● Work instruction
The result should be an exact copy of every record, with no pictures kept.

__________

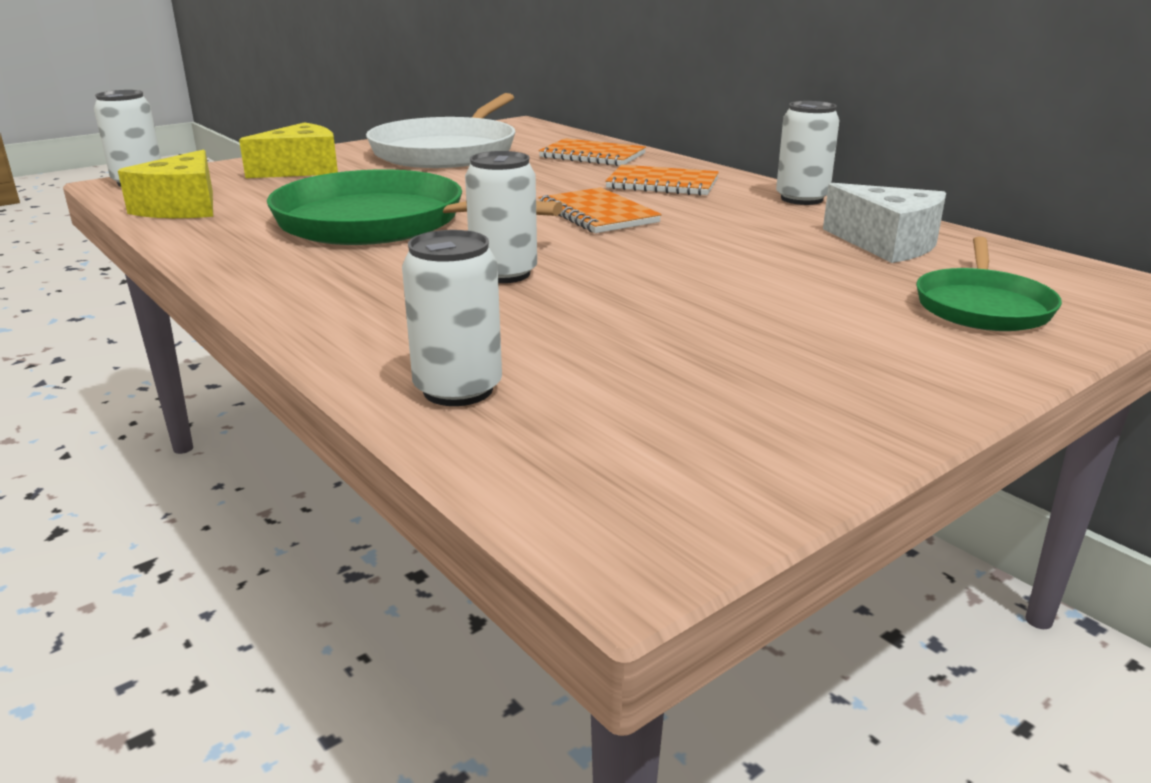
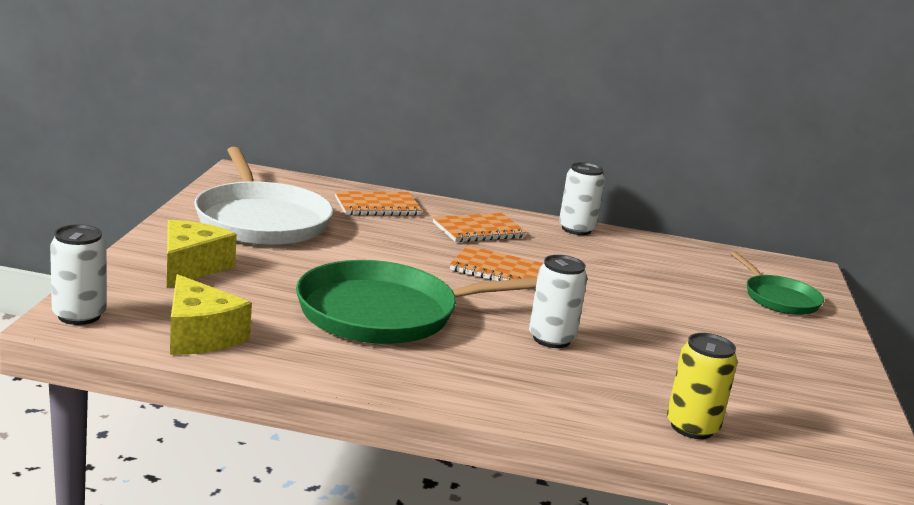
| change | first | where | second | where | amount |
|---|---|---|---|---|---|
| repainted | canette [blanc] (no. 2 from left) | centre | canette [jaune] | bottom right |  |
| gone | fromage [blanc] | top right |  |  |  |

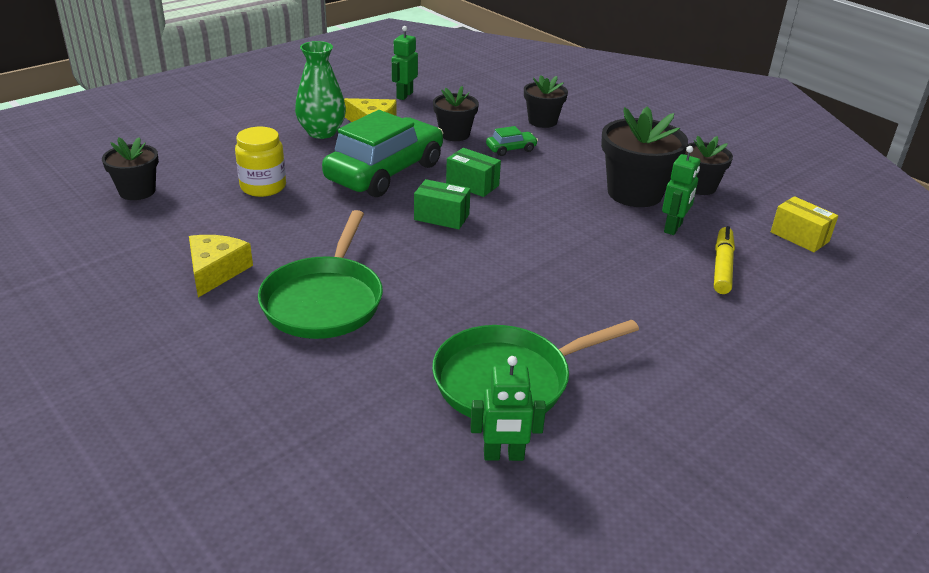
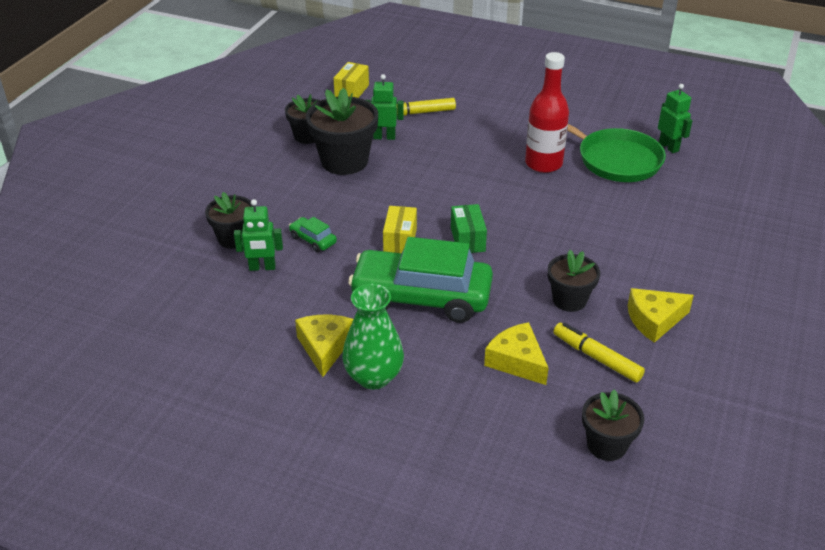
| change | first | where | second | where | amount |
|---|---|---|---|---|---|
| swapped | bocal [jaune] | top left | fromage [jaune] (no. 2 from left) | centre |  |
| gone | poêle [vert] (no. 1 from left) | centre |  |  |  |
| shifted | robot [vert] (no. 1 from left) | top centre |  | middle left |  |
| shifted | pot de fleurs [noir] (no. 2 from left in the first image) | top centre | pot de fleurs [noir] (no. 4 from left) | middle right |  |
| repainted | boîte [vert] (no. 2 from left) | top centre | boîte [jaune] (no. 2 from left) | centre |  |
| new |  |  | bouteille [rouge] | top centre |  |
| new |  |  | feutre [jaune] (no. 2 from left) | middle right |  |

__________

● Solution for this task
| change | first | where | second | where | amount |
|---|---|---|---|---|---|
| repainted | canette [blanc] (no. 2 from left) | centre | canette [jaune] | bottom right |  |
| gone | fromage [blanc] | top right |  |  |  |

| change | first | where | second | where | amount |
|---|---|---|---|---|---|
| swapped | bocal [jaune] | top left | fromage [jaune] (no. 2 from left) | centre |  |
| gone | poêle [vert] (no. 1 from left) | centre |  |  |  |
| shifted | robot [vert] (no. 1 from left) | top centre |  | middle left |  |
| shifted | pot de fleurs [noir] (no. 2 from left in the first image) | top centre | pot de fleurs [noir] (no. 4 from left) | middle right |  |
| repainted | boîte [vert] (no. 2 from left) | top centre | boîte [jaune] (no. 2 from left) | centre |  |
| new |  |  | bouteille [rouge] | top centre |  |
| new |  |  | feutre [jaune] (no. 2 from left) | middle right |  |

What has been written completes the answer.